Directions for this task: Extract every entry word for word. Skip the pictures.

Source material:

════

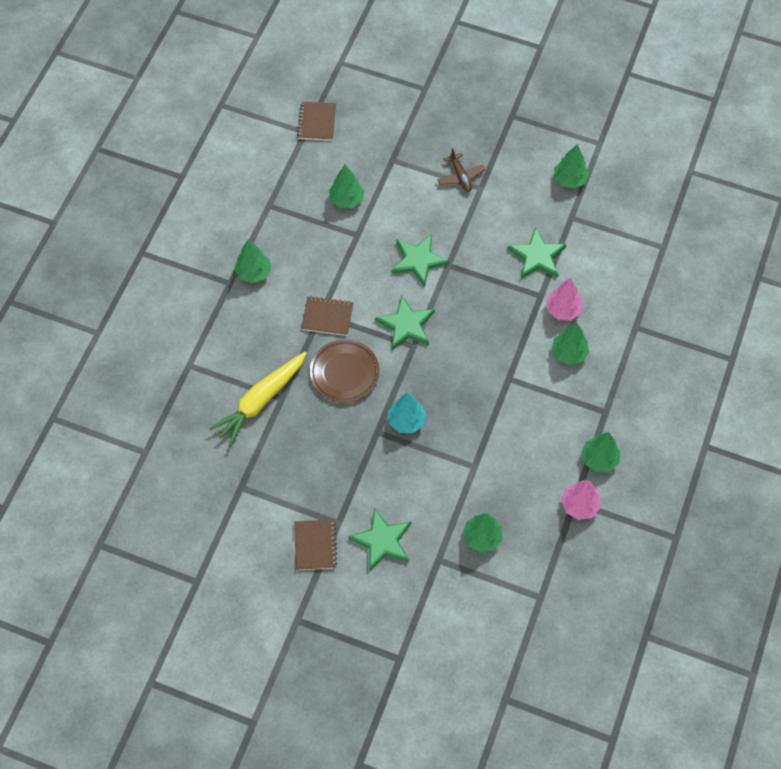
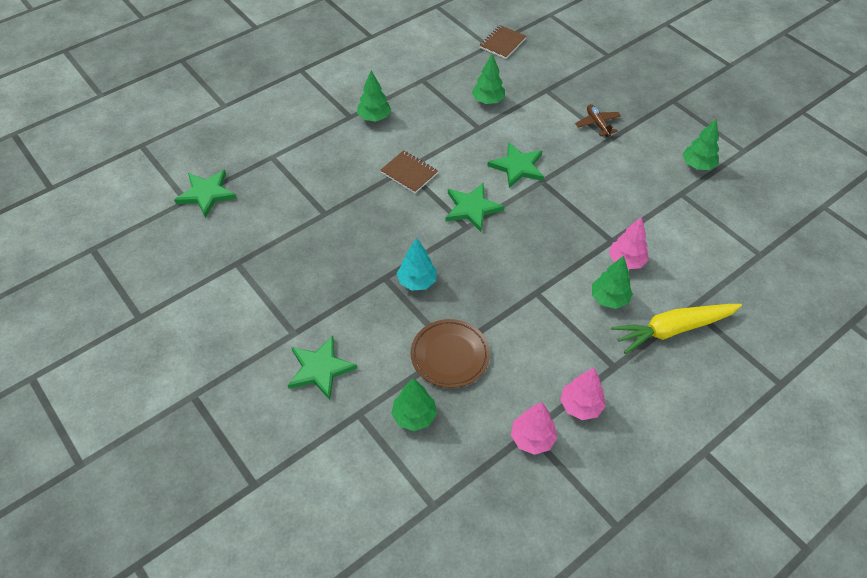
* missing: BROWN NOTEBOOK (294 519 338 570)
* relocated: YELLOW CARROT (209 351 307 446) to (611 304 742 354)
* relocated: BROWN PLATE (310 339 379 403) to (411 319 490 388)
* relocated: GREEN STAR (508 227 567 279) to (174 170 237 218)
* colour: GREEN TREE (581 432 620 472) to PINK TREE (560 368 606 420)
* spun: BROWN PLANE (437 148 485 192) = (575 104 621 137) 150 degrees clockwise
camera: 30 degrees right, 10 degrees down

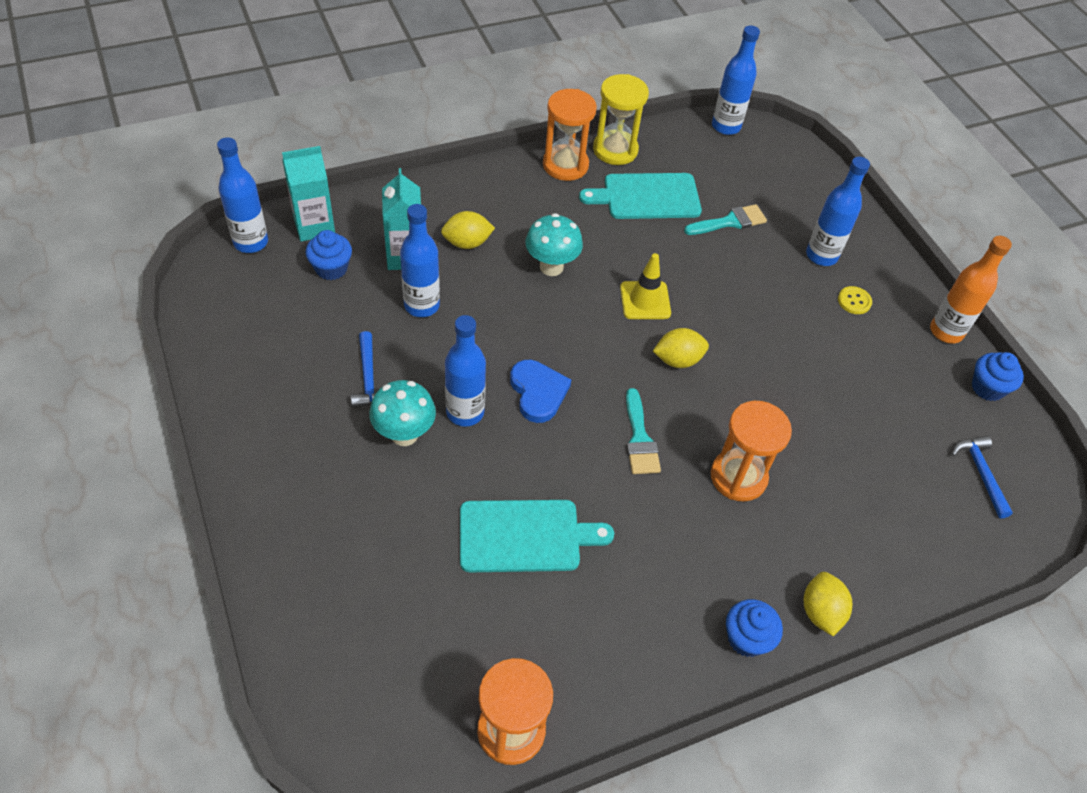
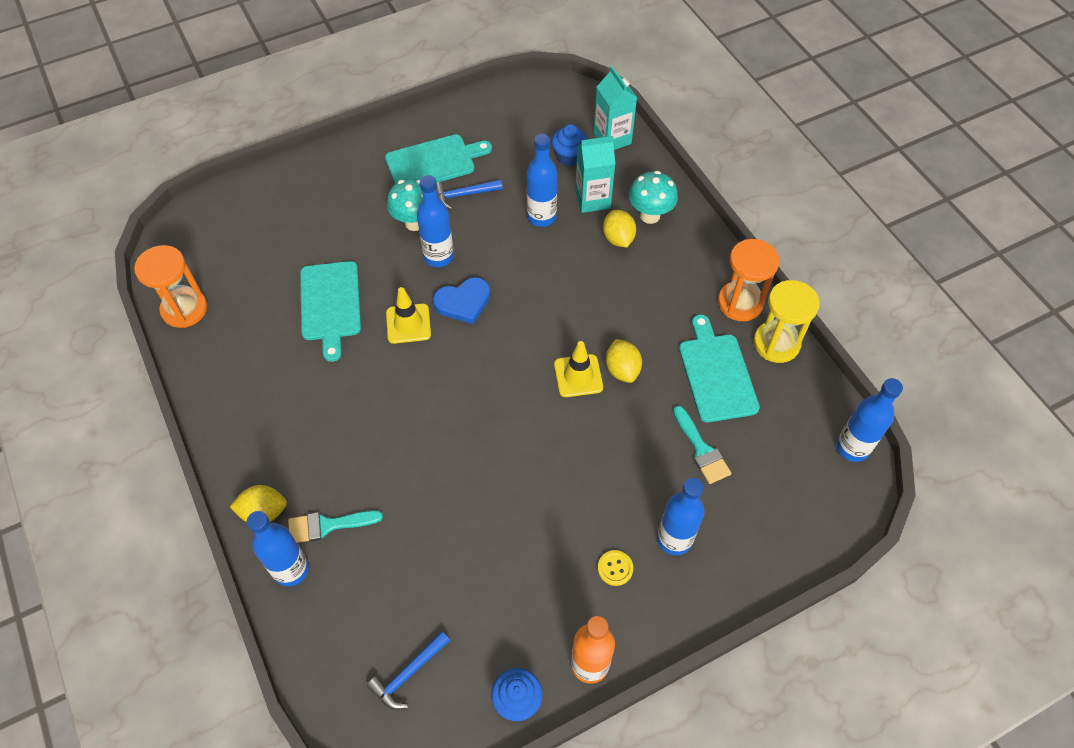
* missing: ORANGE HOURGLASS (711 401 792 501)
* missing: BLUE CUPCAKE (726 599 783 657)
* appeared: TURQUOISE CUTTING BOARD (385 134 492 184)
* appeared: YELLOW TRAFFIC CONE (386 287 431 344)
* relocated: BLUE BOTTLE (217 137 268 253) to (247 511 309 586)
* relocated: TURQUOISE MUSHROOM (525 213 583 276) to (629 171 678 224)
* relocated: TURQUOISE BRUSH (626 388 661 474) to (288 510 383 543)
* relocated: YELLOW LEMON (653 328 709 368) to (606 339 642 383)
* spun: BLUE HAMMER (952 436 1013 519) = (367 631 450 710) 150 degrees clockwise
camera: 90 degrees right, 5 degrees up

════

Reply:
* missing: BROWN NOTEBOOK (294 519 338 570)
* relocated: YELLOW CARROT (209 351 307 446) to (611 304 742 354)
* relocated: BROWN PLATE (310 339 379 403) to (411 319 490 388)
* relocated: GREEN STAR (508 227 567 279) to (174 170 237 218)
* colour: GREEN TREE (581 432 620 472) to PINK TREE (560 368 606 420)
* spun: BROWN PLANE (437 148 485 192) = (575 104 621 137) 150 degrees clockwise
camera: 30 degrees right, 10 degrees down

* missing: ORANGE HOURGLASS (711 401 792 501)
* missing: BLUE CUPCAKE (726 599 783 657)
* appeared: TURQUOISE CUTTING BOARD (385 134 492 184)
* appeared: YELLOW TRAFFIC CONE (386 287 431 344)
* relocated: BLUE BOTTLE (217 137 268 253) to (247 511 309 586)
* relocated: TURQUOISE MUSHROOM (525 213 583 276) to (629 171 678 224)
* relocated: TURQUOISE BRUSH (626 388 661 474) to (288 510 383 543)
* relocated: YELLOW LEMON (653 328 709 368) to (606 339 642 383)
* spun: BLUE HAMMER (952 436 1013 519) = (367 631 450 710) 150 degrees clockwise
camera: 90 degrees right, 5 degrees up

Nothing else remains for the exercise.